> _Work to be completed_: Each line of the records below that holds "MATRIX" should be returned.

:::::

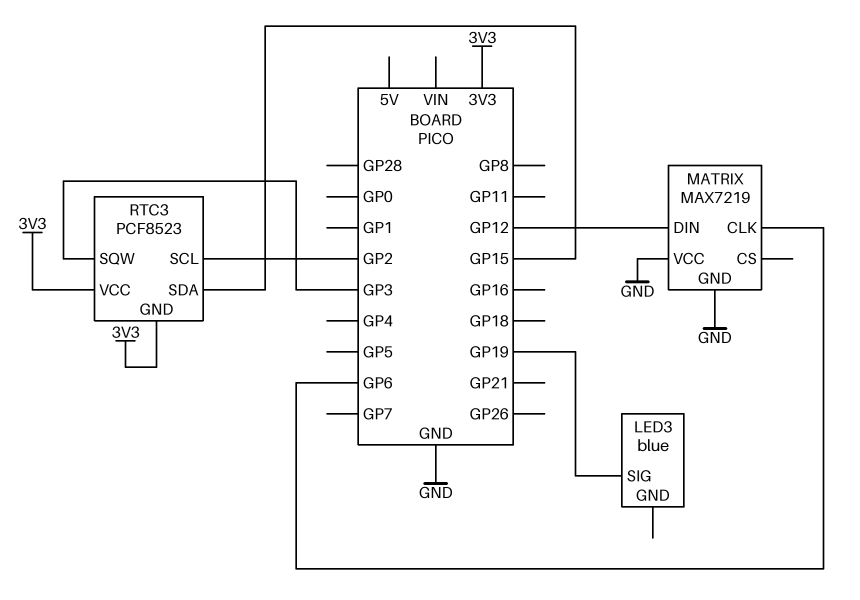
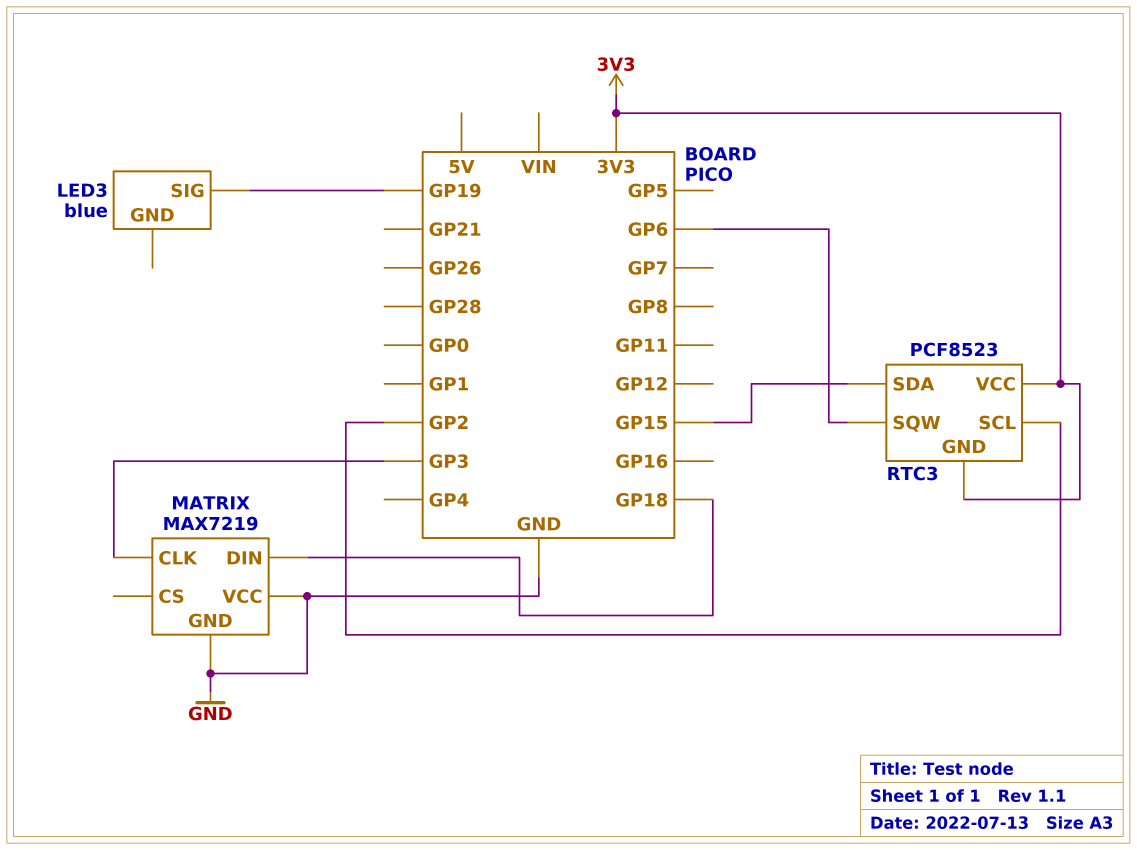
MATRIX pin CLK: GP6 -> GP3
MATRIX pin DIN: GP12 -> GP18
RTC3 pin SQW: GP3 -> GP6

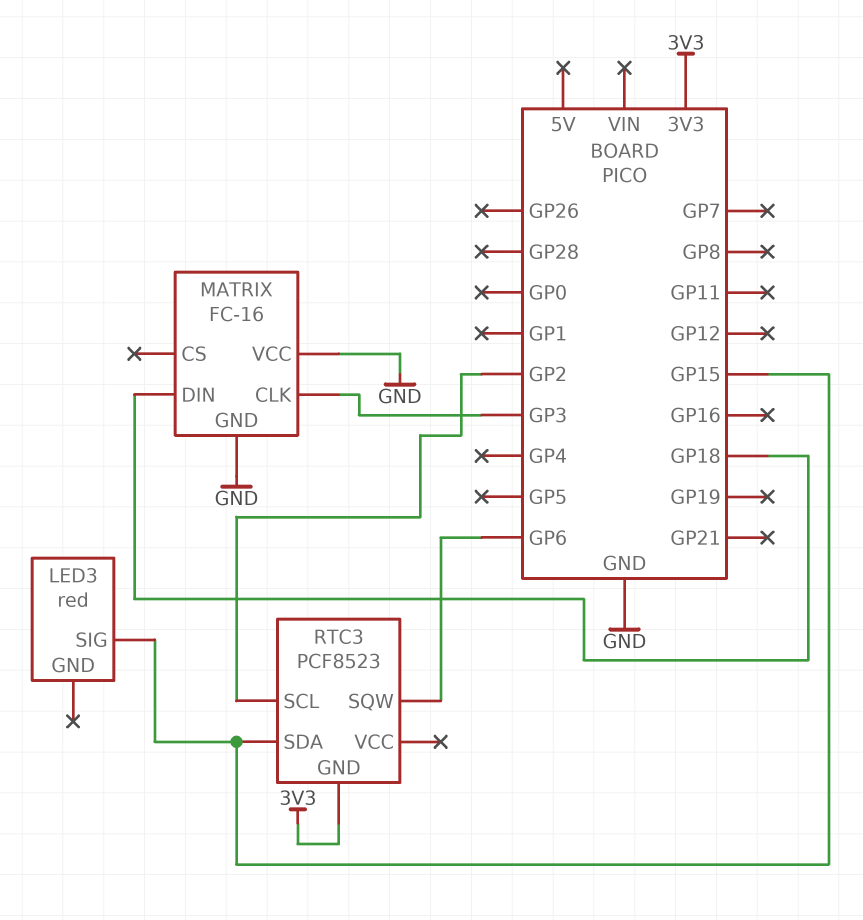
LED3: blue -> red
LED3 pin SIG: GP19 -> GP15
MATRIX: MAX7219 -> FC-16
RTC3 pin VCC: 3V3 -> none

:::::

> _Task answer_:
MATRIX pin CLK: GP6 -> GP3
MATRIX pin DIN: GP12 -> GP18
MATRIX: MAX7219 -> FC-16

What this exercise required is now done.